* [Task]: Take the records below and set down exactly the lines from the one with "red cone A6 level 1 -> red cone H16 level 1" to the one with "white cone H7", ends included; do not copy the pictures.

• • •

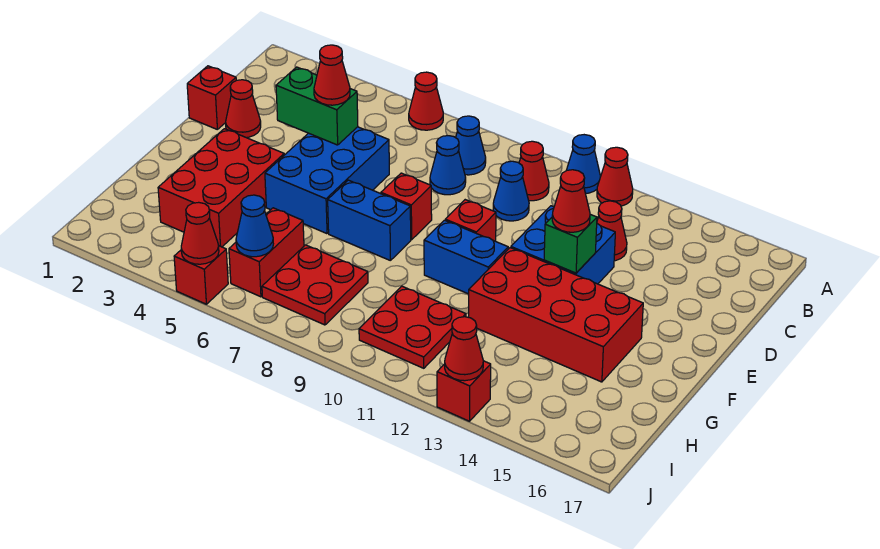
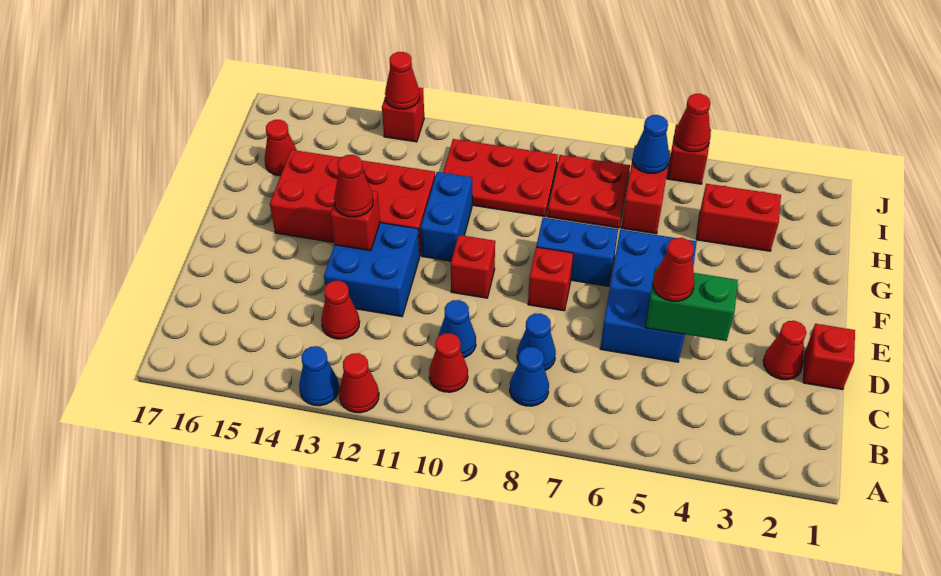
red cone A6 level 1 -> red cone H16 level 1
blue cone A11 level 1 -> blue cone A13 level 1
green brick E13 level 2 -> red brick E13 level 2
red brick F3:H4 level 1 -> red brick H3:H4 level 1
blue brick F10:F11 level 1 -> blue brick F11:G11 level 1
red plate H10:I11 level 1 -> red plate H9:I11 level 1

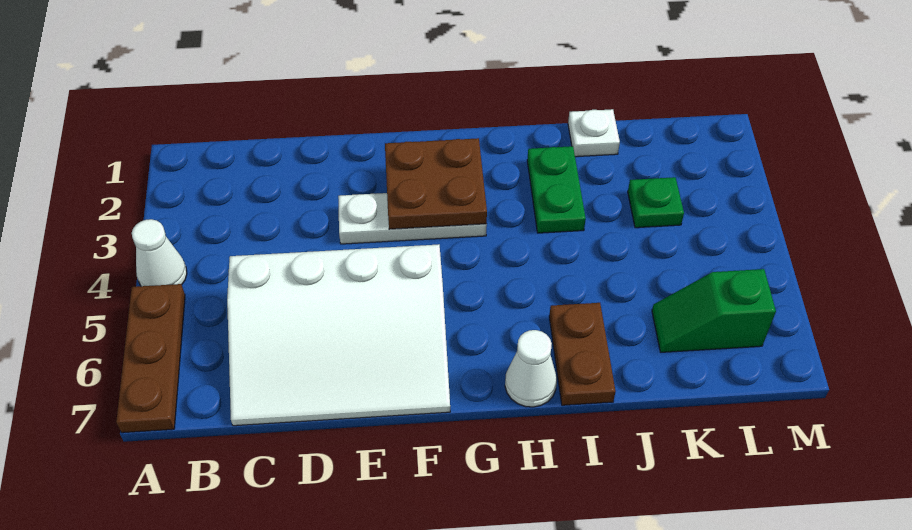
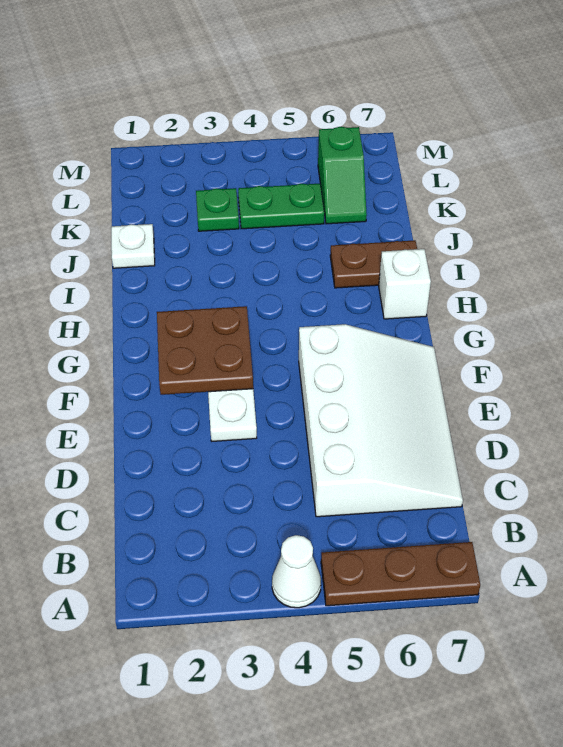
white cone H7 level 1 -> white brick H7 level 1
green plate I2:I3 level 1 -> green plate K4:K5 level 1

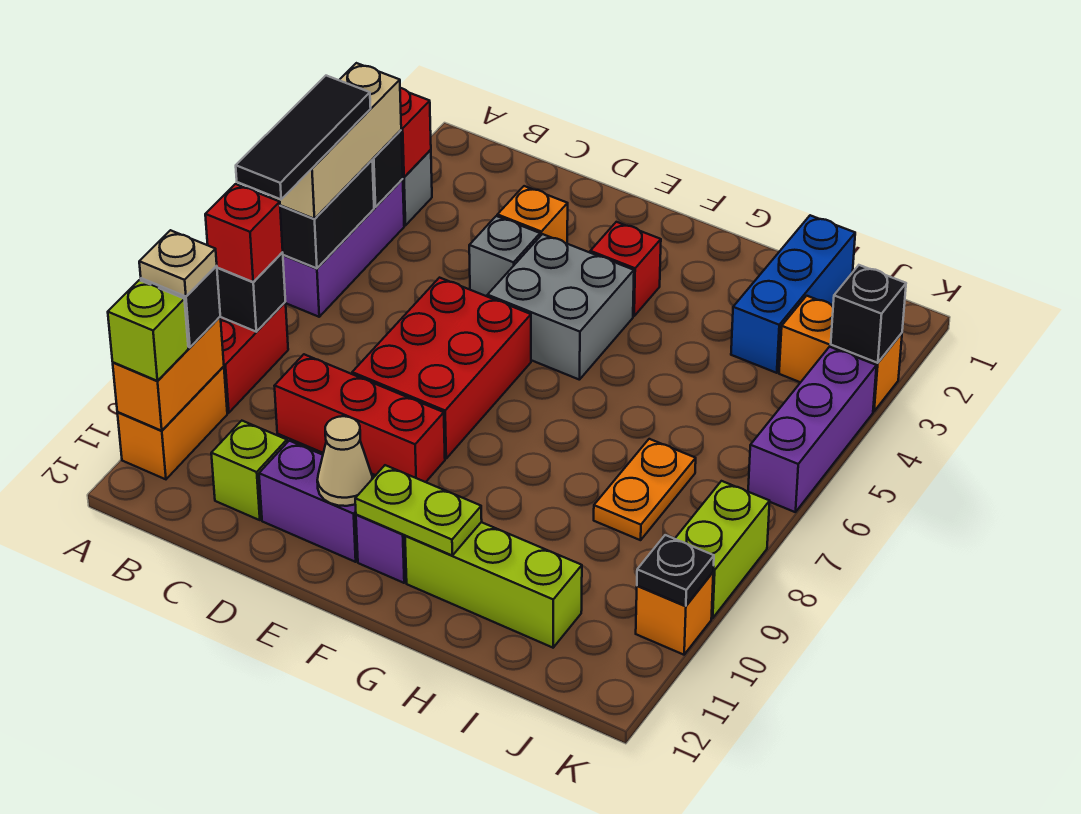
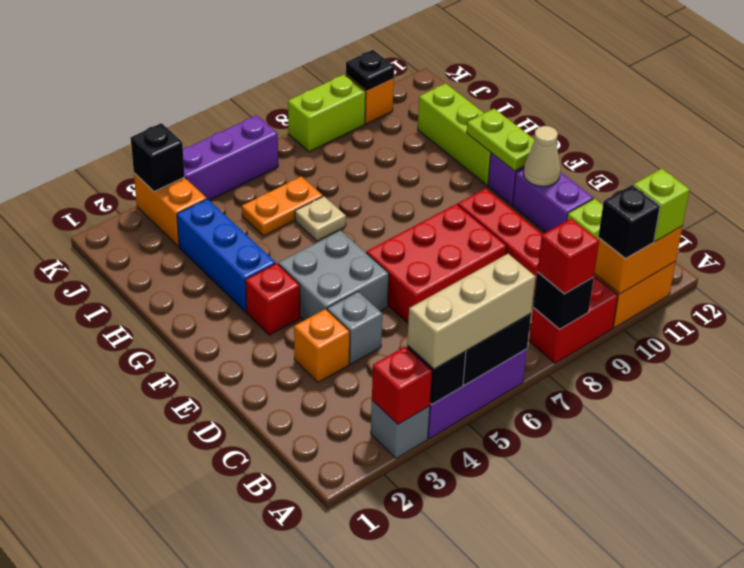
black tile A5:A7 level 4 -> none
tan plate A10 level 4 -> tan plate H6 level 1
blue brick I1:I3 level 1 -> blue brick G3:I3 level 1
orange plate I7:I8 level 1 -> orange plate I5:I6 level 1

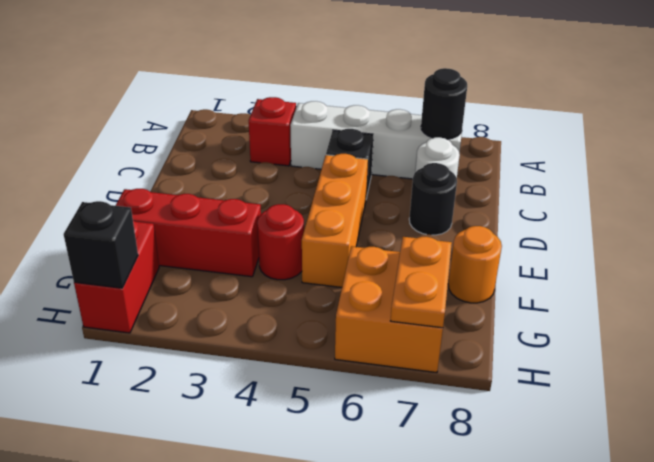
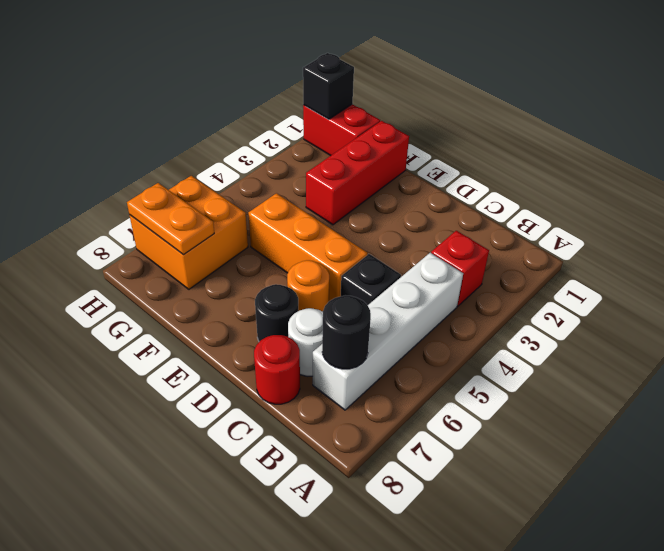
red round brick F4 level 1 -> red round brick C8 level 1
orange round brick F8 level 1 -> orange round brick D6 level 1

• • •

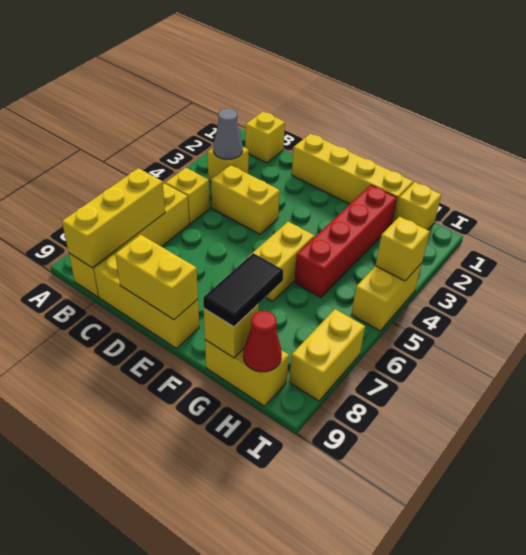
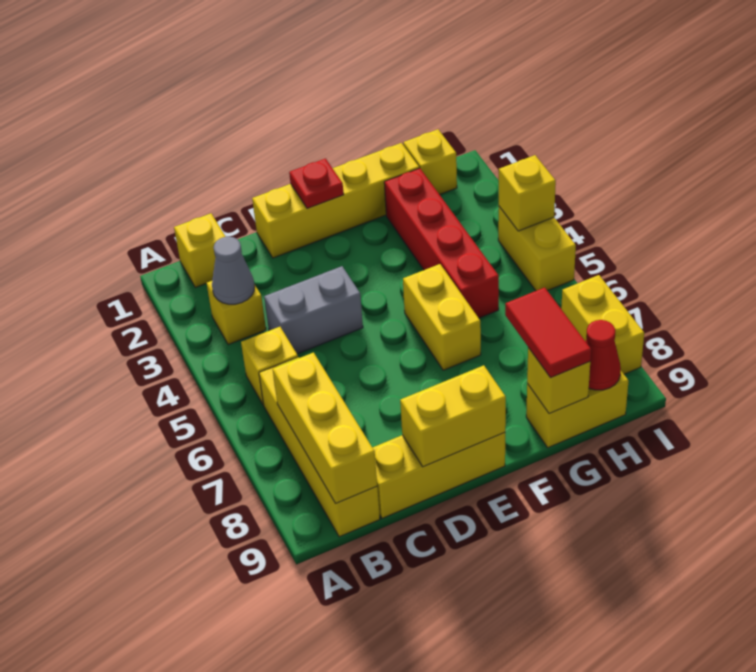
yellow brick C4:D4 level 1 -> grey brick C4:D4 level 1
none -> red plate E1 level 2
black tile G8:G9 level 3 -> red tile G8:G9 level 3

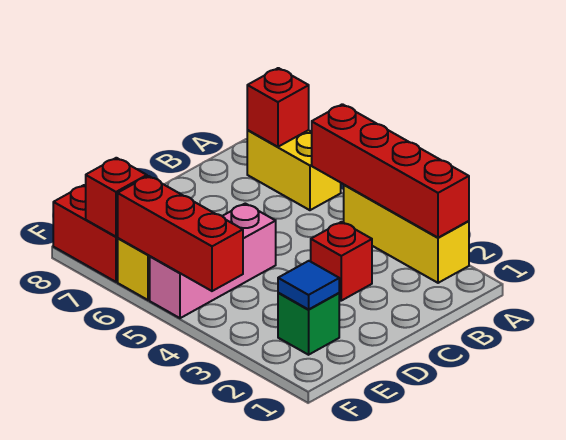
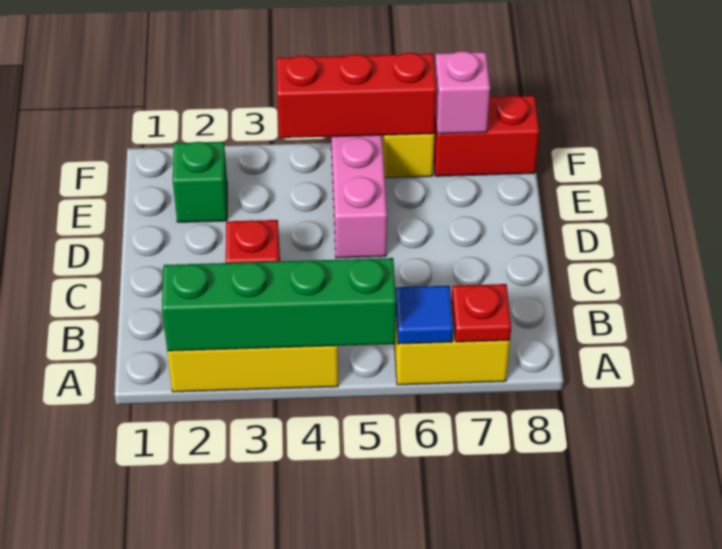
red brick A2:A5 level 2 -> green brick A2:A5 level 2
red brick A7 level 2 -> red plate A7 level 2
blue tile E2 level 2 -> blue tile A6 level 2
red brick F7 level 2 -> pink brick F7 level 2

• • •

* [Task solution]:
red cone A6 level 1 -> red cone H16 level 1
blue cone A11 level 1 -> blue cone A13 level 1
green brick E13 level 2 -> red brick E13 level 2
red brick F3:H4 level 1 -> red brick H3:H4 level 1
blue brick F10:F11 level 1 -> blue brick F11:G11 level 1
red plate H10:I11 level 1 -> red plate H9:I11 level 1

white cone H7 level 1 -> white brick H7 level 1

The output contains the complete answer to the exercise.